• [Material for the task]
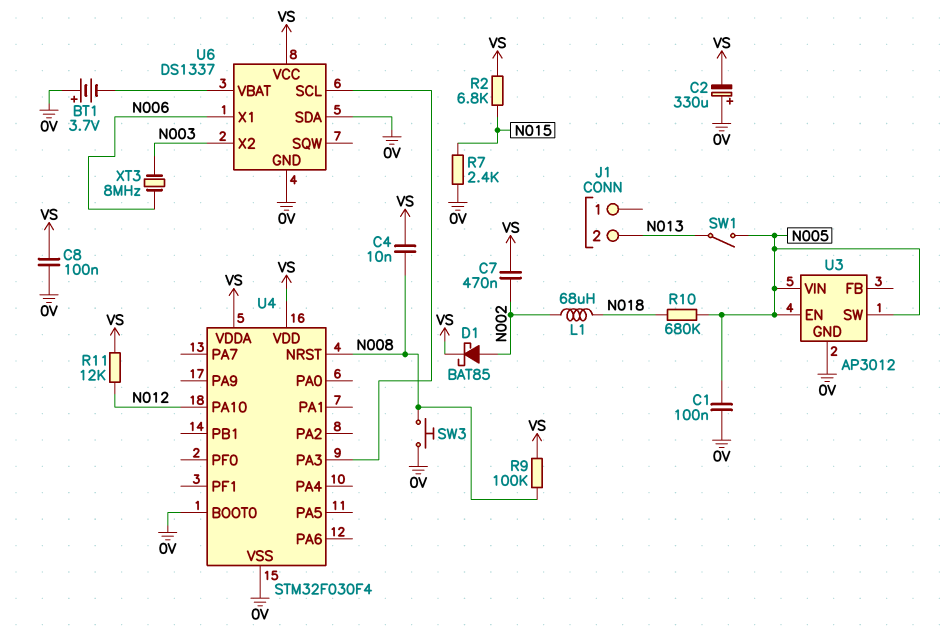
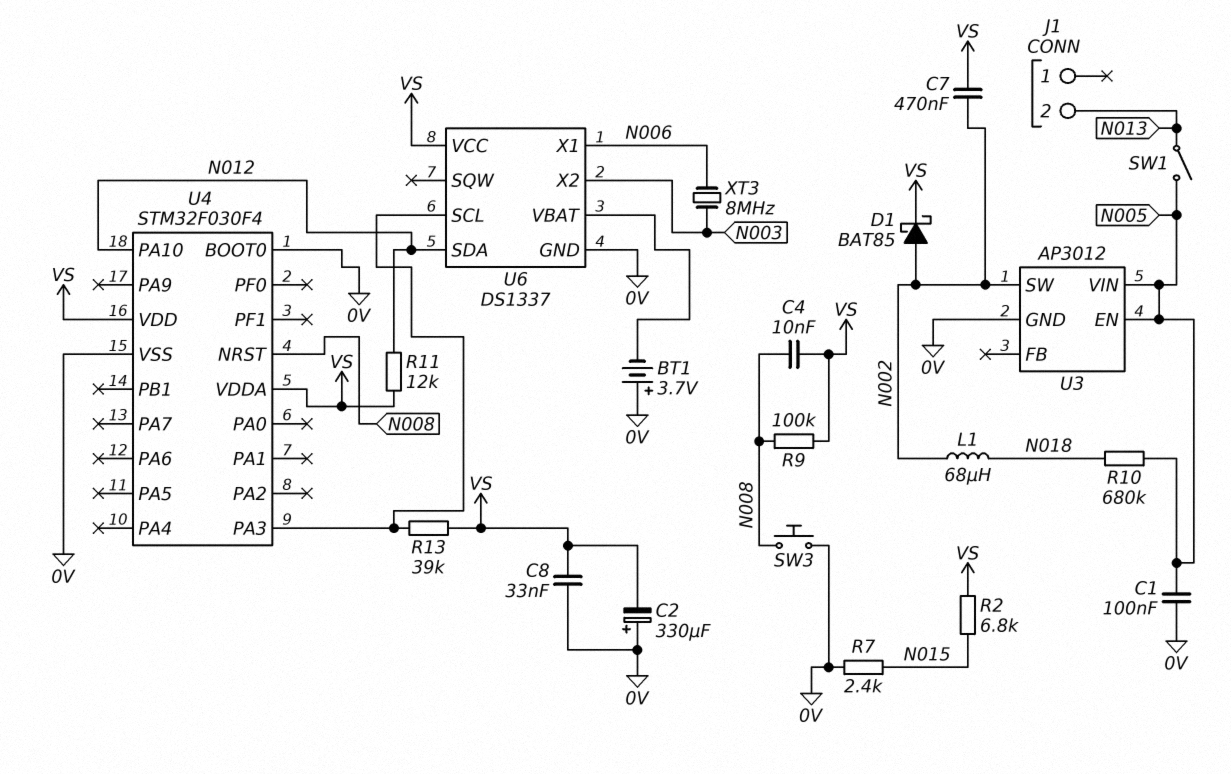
C8: 100nF (0V, VS) -> 33nF (0V, VS)
R13: none -> 39k (U4/PA3, VS)
U3 pin SW: N005 -> N002
U6 pin SDA: 0V -> N012

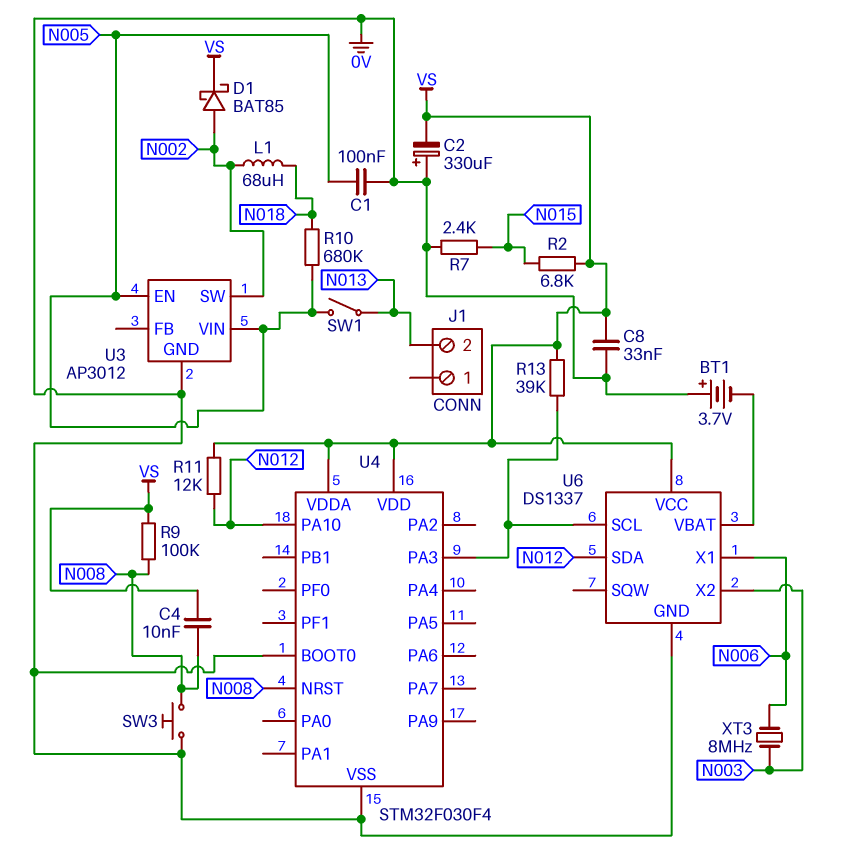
C7: 470nF (N002, VS) -> none

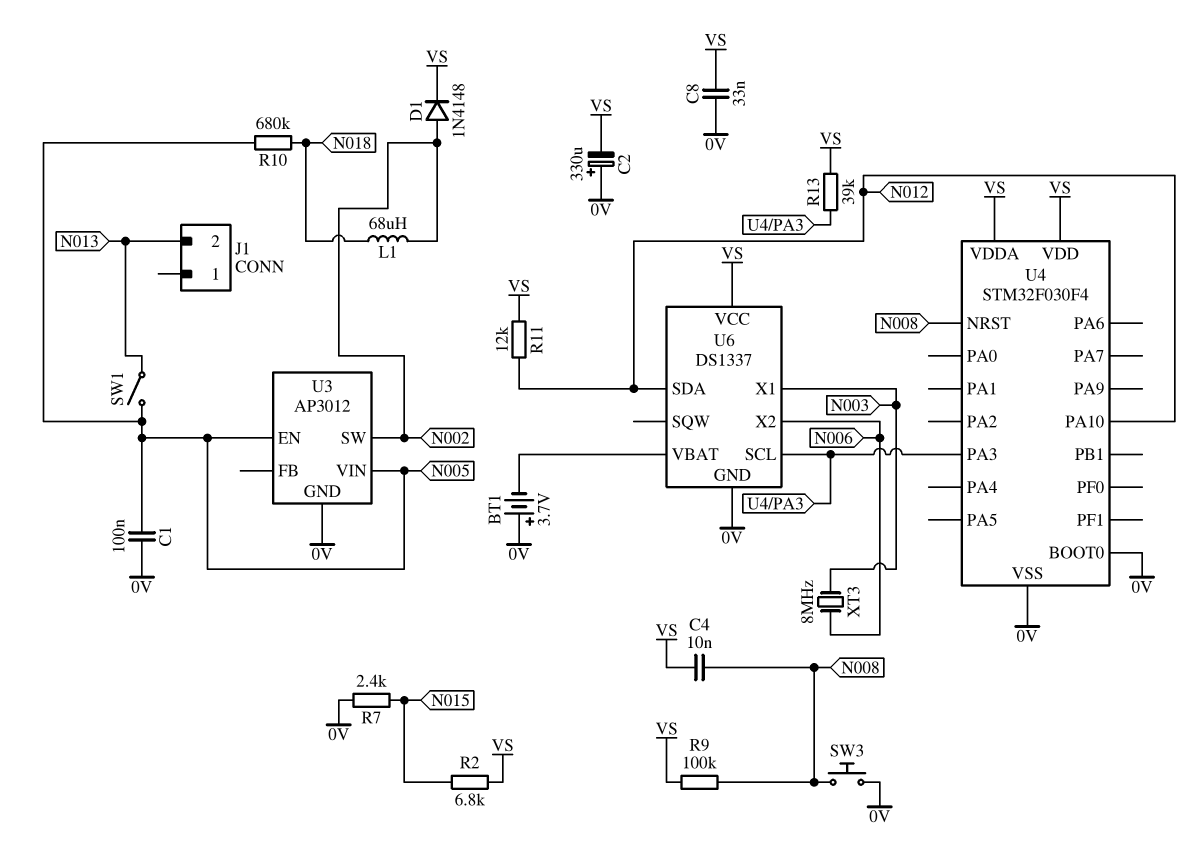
D1: schottky BAT85 (A N002, K VS) -> diode 1N4148 (A N002, K VS)
U6 pin X1: N006 -> N003
U6 pin X2: N003 -> N006

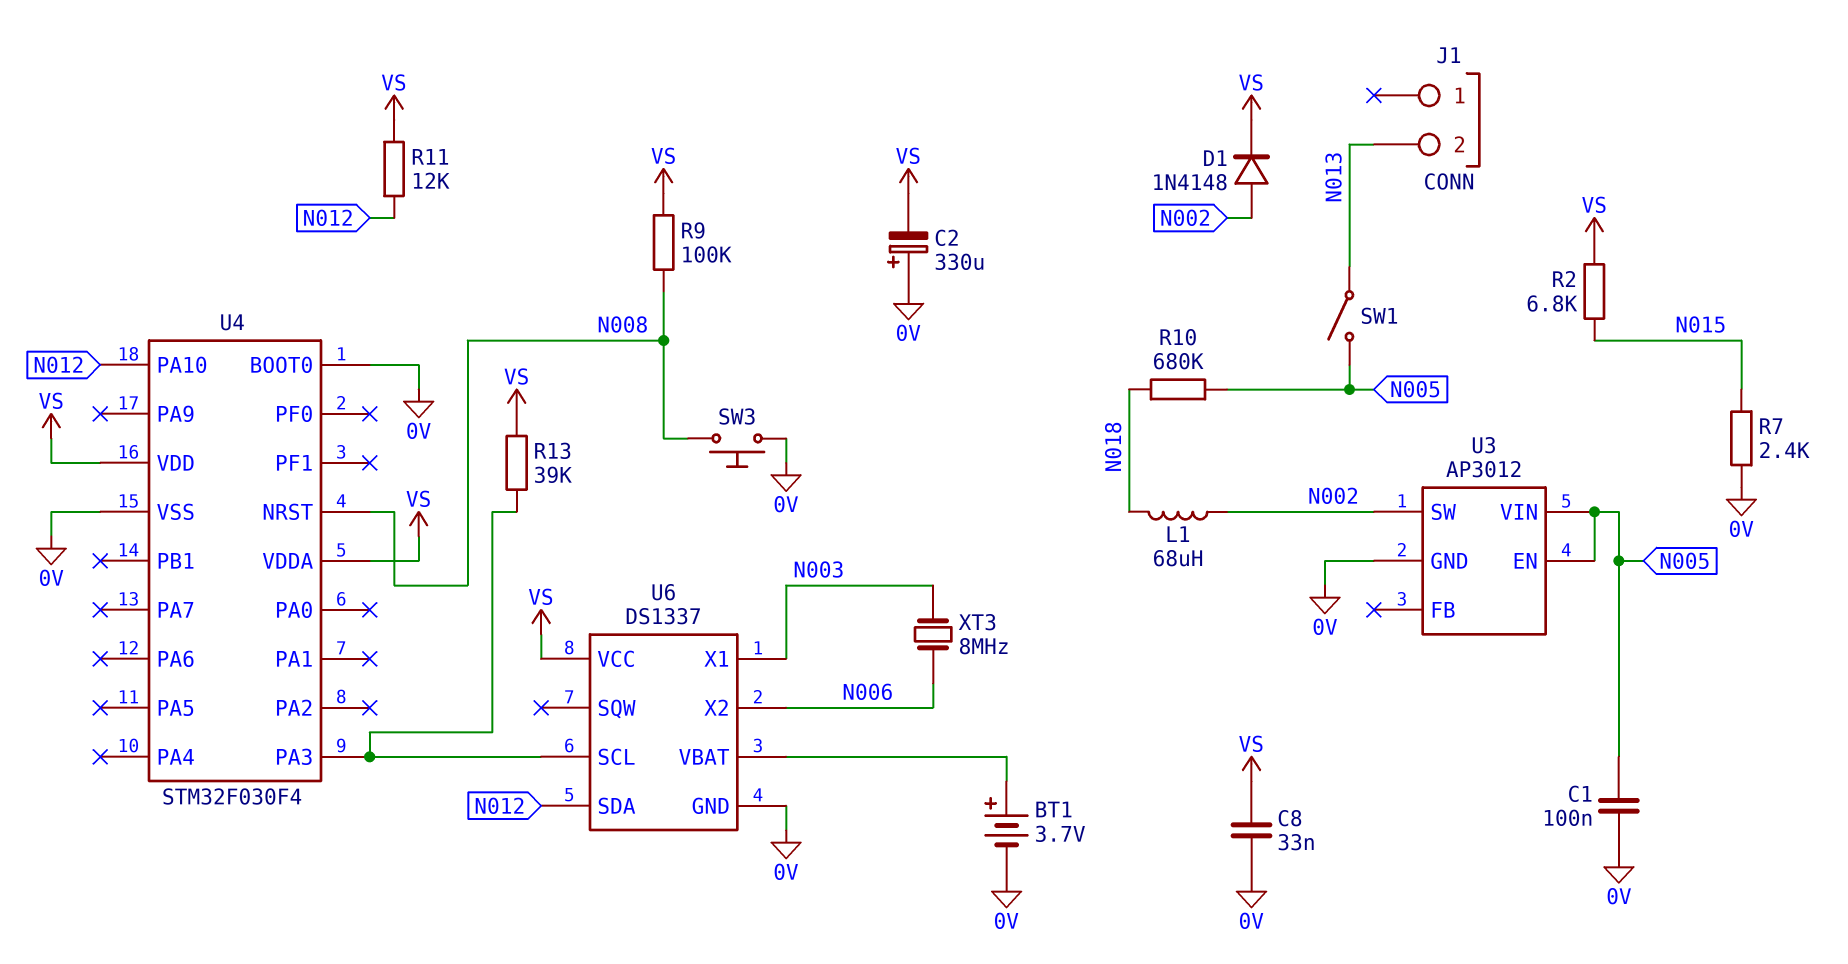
BT1: 3.7V (plus 0V, minus U6/VBAT) -> 3.7V (plus U6/VBAT, minus 0V)
C4: 10nF (N008, VS) -> none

• [Work request] Your reply should hold every line of the material, unaltered, and not one picture.

• [Solution for this problem]
C8: 100nF (0V, VS) -> 33nF (0V, VS)
R13: none -> 39k (U4/PA3, VS)
U3 pin SW: N005 -> N002
U6 pin SDA: 0V -> N012

C7: 470nF (N002, VS) -> none

D1: schottky BAT85 (A N002, K VS) -> diode 1N4148 (A N002, K VS)
U6 pin X1: N006 -> N003
U6 pin X2: N003 -> N006

BT1: 3.7V (plus 0V, minus U6/VBAT) -> 3.7V (plus U6/VBAT, minus 0V)
C4: 10nF (N008, VS) -> none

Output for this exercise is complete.